* **Requirement**: Please write out the entries word for word, starting at the line that contains "yellow trapezoid: moved 2 px up" and ending at the line that contains "red arrow: moved 11", with both of those lines included. Leave the pictures out of your answer.

-------- Material to process

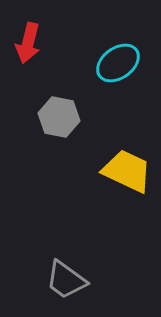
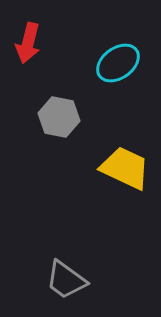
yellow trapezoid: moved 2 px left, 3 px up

----------------
-------- Material to process

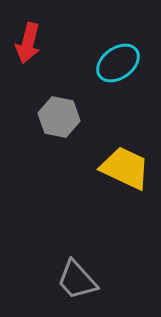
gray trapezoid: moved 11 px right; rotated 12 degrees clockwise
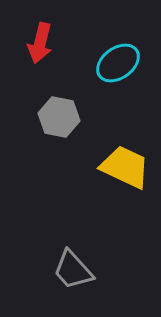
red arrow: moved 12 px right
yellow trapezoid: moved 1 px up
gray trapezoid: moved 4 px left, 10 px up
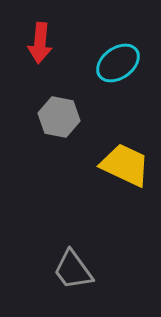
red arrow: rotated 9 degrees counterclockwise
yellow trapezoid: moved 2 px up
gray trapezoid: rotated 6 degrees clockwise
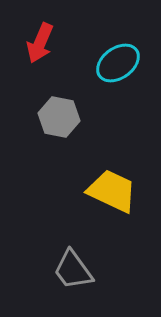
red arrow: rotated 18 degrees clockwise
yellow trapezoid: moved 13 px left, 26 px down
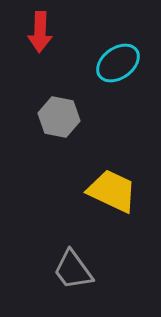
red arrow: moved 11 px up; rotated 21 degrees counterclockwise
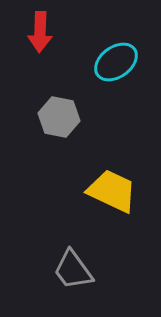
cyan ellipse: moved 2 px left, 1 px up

----------------
-------- Material to process

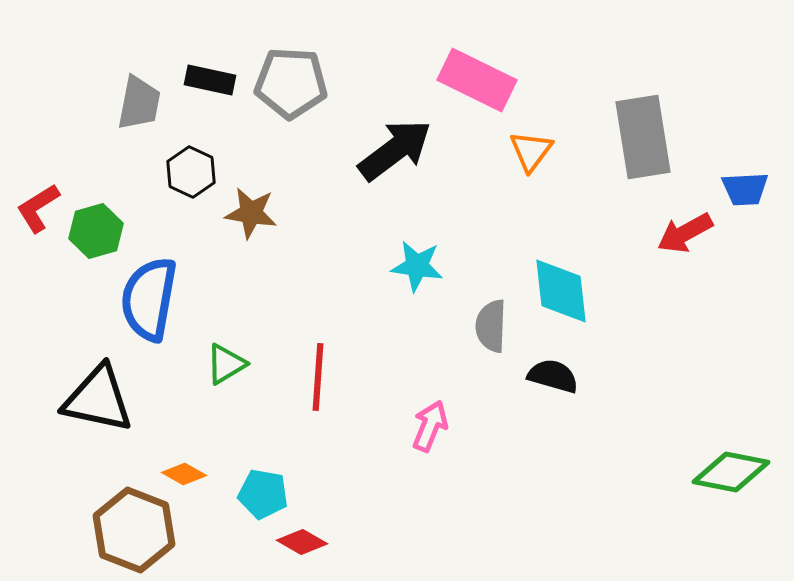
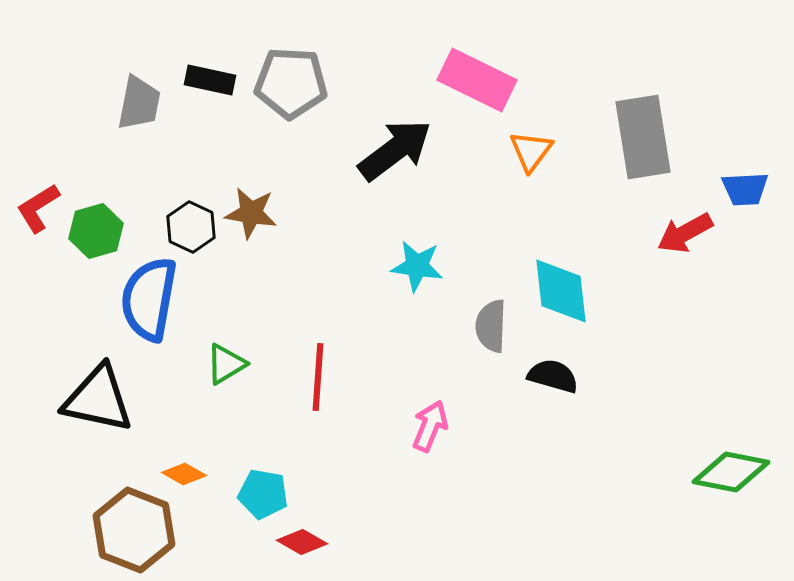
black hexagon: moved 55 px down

----------------

* **Result below**:
yellow trapezoid: moved 2 px up
gray trapezoid: rotated 6 degrees clockwise
red arrow: rotated 18 degrees clockwise
yellow trapezoid: moved 13 px left, 26 px down
red arrow: moved 11 px up; rotated 21 degrees counterclockwise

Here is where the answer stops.